Exercise instructions:
Retrieve every line of the data holding the word "brick".

Excerpted records:

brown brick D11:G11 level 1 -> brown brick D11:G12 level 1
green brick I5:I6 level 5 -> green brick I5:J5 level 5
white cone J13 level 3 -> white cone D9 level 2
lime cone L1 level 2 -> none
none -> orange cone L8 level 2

---

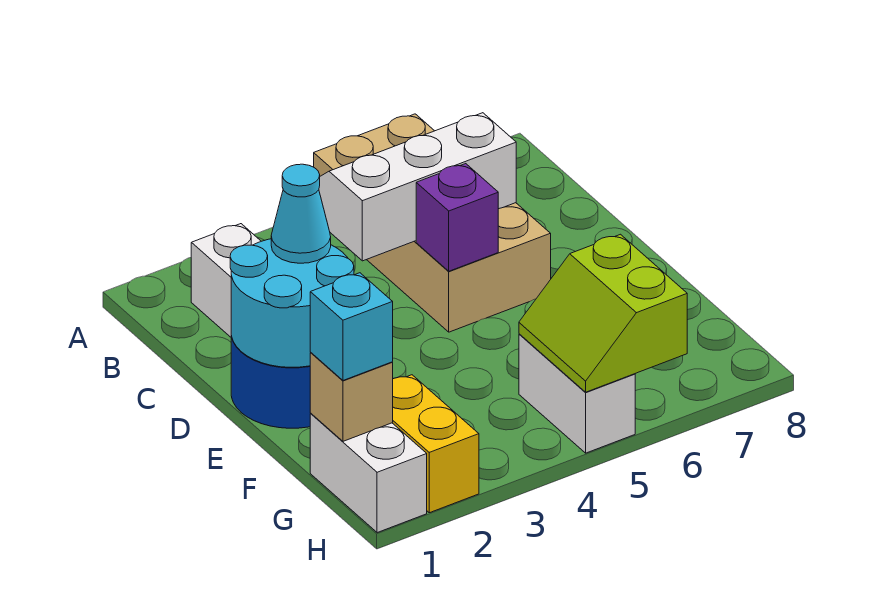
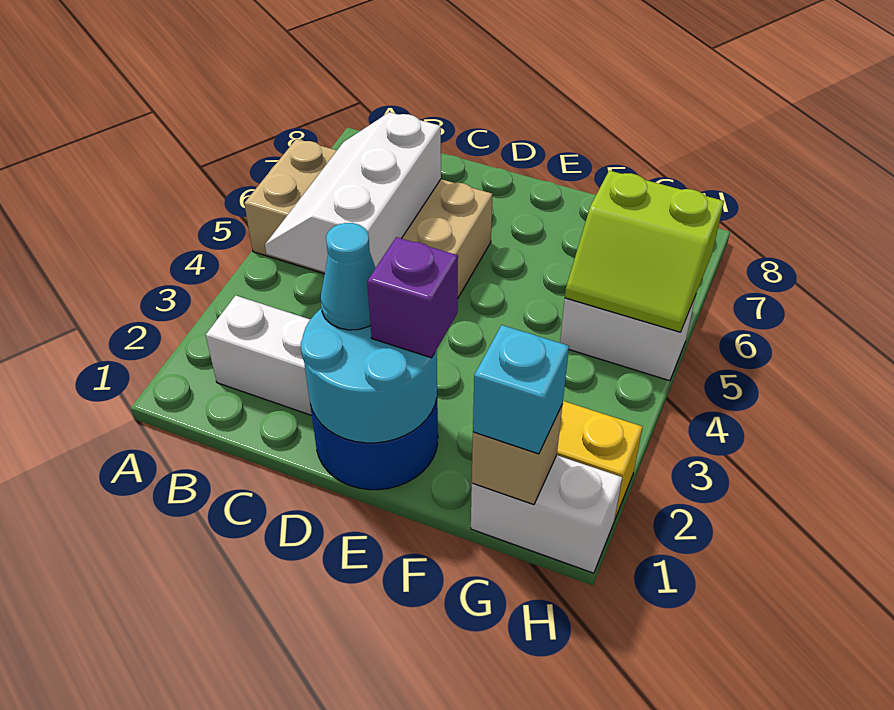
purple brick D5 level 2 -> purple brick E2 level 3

Task result:
brown brick D11:G11 level 1 -> brown brick D11:G12 level 1
green brick I5:I6 level 5 -> green brick I5:J5 level 5
purple brick D5 level 2 -> purple brick E2 level 3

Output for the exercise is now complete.